(Written request): Rewrite all of the entries below with every "point_idx" changed to "point_id" and nothing else altered. Don't include the pictures in your answer.

--- Start of Provided data ---

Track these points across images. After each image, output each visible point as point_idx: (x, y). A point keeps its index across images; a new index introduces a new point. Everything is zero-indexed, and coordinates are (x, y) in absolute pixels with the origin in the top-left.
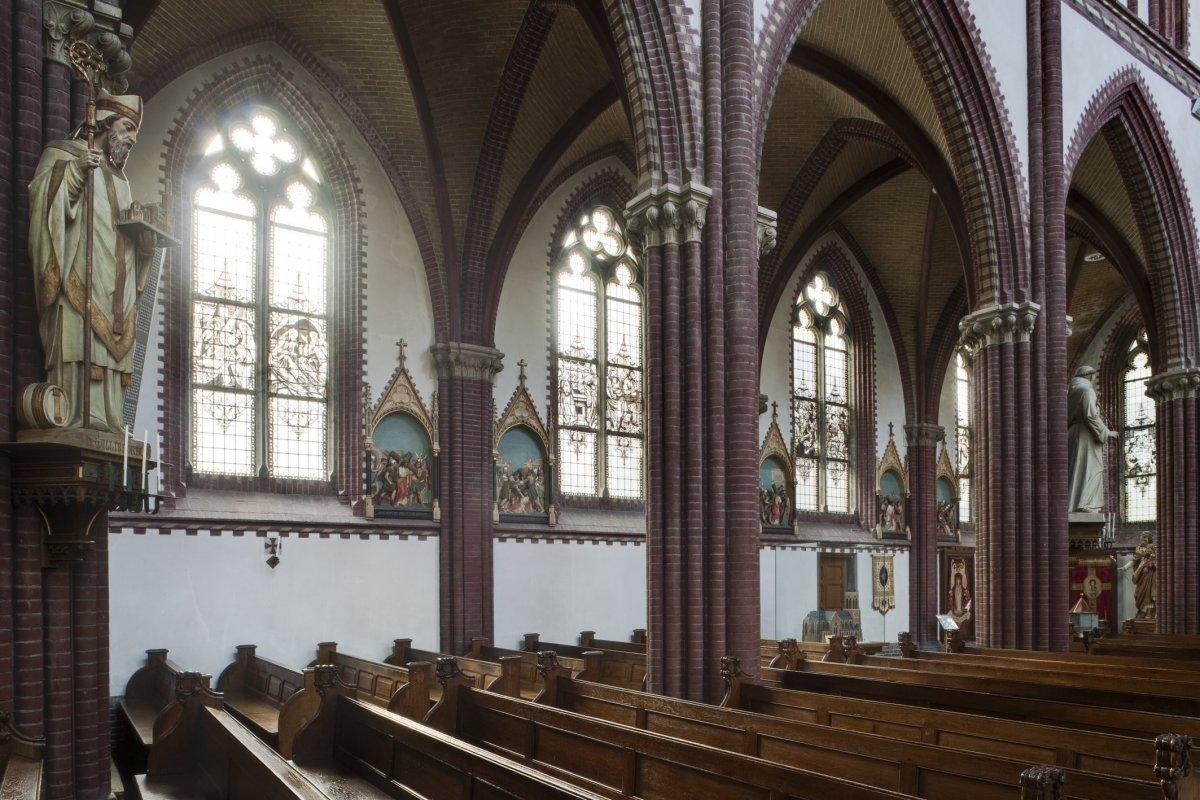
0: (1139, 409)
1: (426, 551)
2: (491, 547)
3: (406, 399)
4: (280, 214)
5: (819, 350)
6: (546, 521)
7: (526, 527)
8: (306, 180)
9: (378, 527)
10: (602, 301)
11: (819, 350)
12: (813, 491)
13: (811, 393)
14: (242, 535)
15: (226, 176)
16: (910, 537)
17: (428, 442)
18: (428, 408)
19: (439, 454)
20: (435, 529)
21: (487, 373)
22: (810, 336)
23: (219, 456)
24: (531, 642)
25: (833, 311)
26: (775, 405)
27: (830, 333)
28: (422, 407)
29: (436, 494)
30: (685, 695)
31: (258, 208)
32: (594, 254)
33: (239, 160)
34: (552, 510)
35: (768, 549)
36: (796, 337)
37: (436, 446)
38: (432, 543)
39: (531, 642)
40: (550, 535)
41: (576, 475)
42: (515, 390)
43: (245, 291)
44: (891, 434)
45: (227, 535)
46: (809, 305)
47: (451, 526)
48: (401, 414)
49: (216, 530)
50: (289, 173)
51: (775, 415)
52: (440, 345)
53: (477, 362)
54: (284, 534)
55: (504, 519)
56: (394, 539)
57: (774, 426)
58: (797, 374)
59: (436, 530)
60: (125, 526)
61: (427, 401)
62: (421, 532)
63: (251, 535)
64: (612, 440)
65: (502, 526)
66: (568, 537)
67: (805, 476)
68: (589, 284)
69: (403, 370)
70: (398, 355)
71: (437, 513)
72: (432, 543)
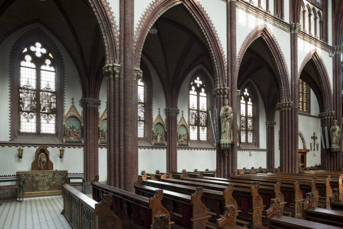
0: (27, 80)
1: (163, 153)
2: (177, 150)
3: (160, 121)
4: (201, 94)
5: (246, 105)
6: (188, 145)
7: (184, 147)
8: (49, 58)
9: (67, 145)
10: (198, 96)
11: (246, 105)
12: (245, 137)
13: (245, 115)
14: (4, 147)
15: (28, 58)
16: (215, 146)
17: (81, 123)
18: (80, 115)
19: (83, 126)
20: (83, 146)
21: (96, 105)
22: (244, 102)
23: (47, 129)
24: (184, 171)
25: (202, 86)
26: (183, 112)
27: (249, 101)
28: (79, 115)
29: (166, 140)
30: (120, 188)
31: (197, 93)
32: (245, 96)
33: (32, 54)
34: (241, 145)
35: (239, 151)
36: (241, 102)
37: (83, 125)
38: (82, 149)
39: (184, 171)
40: (188, 148)
41: (193, 136)
42: (157, 115)
43: (196, 108)
44: (159, 112)
45: (6, 147)
46: (195, 85)
47: (86, 145)
48: (73, 117)
49: (29, 146)
50: (45, 57)
51: (183, 115)
52: (84, 99)
53: (93, 103)
54: (24, 147)
55: (179, 145)
56: (72, 148)
57: (183, 118)
58: (241, 111)
59: (83, 146)
60: (49, 146)
61: (164, 121)
62: (163, 148)
63: (56, 148)
64: (201, 128)
65: (179, 147)
66: (145, 148)
67: (250, 135)
68: (196, 93)
69: (73, 106)
70: (160, 110)
71: (166, 144)
72: (82, 149)
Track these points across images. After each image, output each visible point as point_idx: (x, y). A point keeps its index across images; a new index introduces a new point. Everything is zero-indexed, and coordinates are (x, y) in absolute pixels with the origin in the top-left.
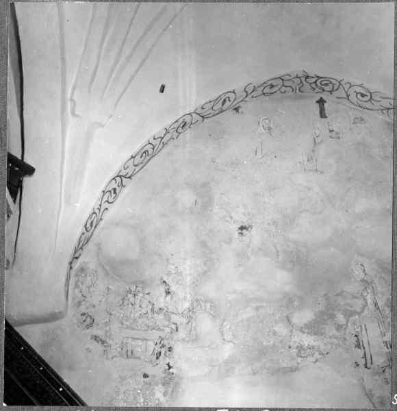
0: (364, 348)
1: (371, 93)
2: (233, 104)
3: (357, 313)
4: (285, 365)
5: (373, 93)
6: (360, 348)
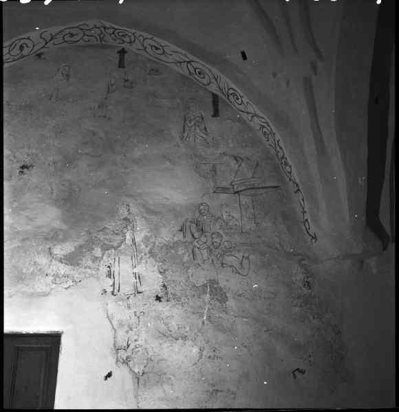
0: (114, 278)
2: (34, 51)
3: (114, 247)
4: (39, 290)
6: (110, 278)
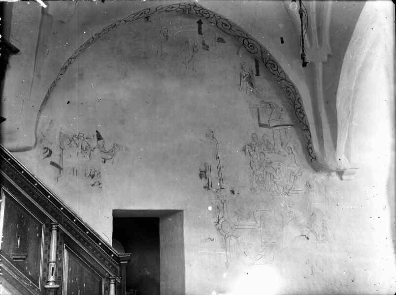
1: (231, 26)
5: (107, 159)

--- End of Provided data ---

(Solution):
Track these points across images. After each image, output each visible point as point_id: (x, y). A point keeps its index across images; a new index introduces a new point. Everything is zero-indexed, and coordinates are (x, y) in absolute pixels with the origin in the top-left.
0: (1139, 409)
1: (426, 551)
2: (491, 547)
3: (406, 399)
4: (280, 214)
5: (819, 350)
6: (546, 521)
7: (526, 527)
8: (306, 180)
9: (378, 527)
10: (602, 301)
11: (819, 350)
12: (813, 491)
13: (811, 393)
14: (242, 535)
15: (226, 176)
16: (910, 537)
17: (428, 442)
18: (428, 408)
19: (439, 454)
20: (435, 529)
21: (487, 373)
22: (810, 336)
23: (219, 456)
24: (531, 642)
25: (833, 311)
26: (775, 405)
27: (830, 333)
28: (422, 407)
29: (436, 494)
30: (685, 695)
31: (258, 208)
32: (594, 254)
33: (239, 160)
34: (552, 510)
35: (768, 549)
36: (796, 337)
37: (436, 446)
38: (432, 543)
39: (531, 642)
40: (550, 535)
41: (576, 475)
42: (515, 390)
43: (245, 291)
44: (891, 434)
45: (227, 535)
46: (809, 305)
47: (451, 526)
48: (401, 414)
49: (216, 530)
50: (289, 173)
51: (775, 415)
52: (440, 345)
53: (477, 362)
54: (284, 534)
55: (504, 519)
56: (394, 539)
57: (774, 426)
58: (797, 374)
59: (436, 530)
60: (125, 526)
61: (427, 401)
62: (421, 532)
63: (251, 535)
64: (612, 440)
65: (502, 526)
66: (568, 537)
67: (805, 476)
68: (589, 284)
69: (403, 370)
70: (398, 355)
71: (437, 513)
72: (432, 543)
0: (27, 80)
1: (163, 153)
2: (177, 150)
3: (160, 121)
4: (201, 94)
5: (246, 105)
6: (188, 145)
7: (184, 147)
8: (49, 58)
9: (67, 145)
10: (198, 96)
11: (246, 105)
12: (245, 137)
13: (245, 115)
14: (4, 147)
15: (28, 58)
16: (215, 146)
17: (81, 123)
18: (80, 115)
19: (83, 126)
20: (83, 146)
21: (96, 105)
22: (244, 102)
23: (47, 129)
24: (184, 171)
25: (202, 86)
26: (183, 112)
27: (249, 101)
28: (79, 115)
29: (166, 140)
30: (120, 188)
31: (197, 93)
32: (245, 96)
33: (32, 54)
34: (241, 145)
35: (239, 151)
36: (241, 102)
37: (83, 125)
38: (82, 149)
39: (184, 171)
40: (188, 148)
41: (193, 136)
42: (157, 115)
43: (196, 108)
44: (159, 112)
45: (6, 147)
46: (195, 85)
47: (86, 145)
48: (73, 117)
49: (29, 146)
50: (45, 57)
51: (183, 115)
52: (84, 99)
53: (93, 103)
54: (24, 147)
55: (179, 145)
56: (72, 148)
57: (183, 118)
58: (241, 111)
59: (83, 146)
60: (49, 146)
61: (164, 121)
62: (163, 148)
63: (56, 148)
64: (201, 128)
65: (179, 147)
66: (145, 148)
67: (250, 135)
68: (196, 93)
69: (73, 106)
70: (160, 110)
71: (166, 144)
72: (82, 149)
Track these points across images. After each image, output each visible point as point_id: (x, y). A point keeps its index across images; a new index introduces a new point. Everything is zero-indexed, and coordinates are (x, y) in absolute pixels with the origin in the top-left.
0: (364, 348)
1: (371, 93)
2: (233, 104)
3: (357, 313)
4: (285, 365)
5: (373, 93)
6: (360, 348)
0: (114, 278)
2: (34, 51)
3: (114, 247)
4: (39, 290)
6: (110, 278)
1: (231, 26)
5: (107, 159)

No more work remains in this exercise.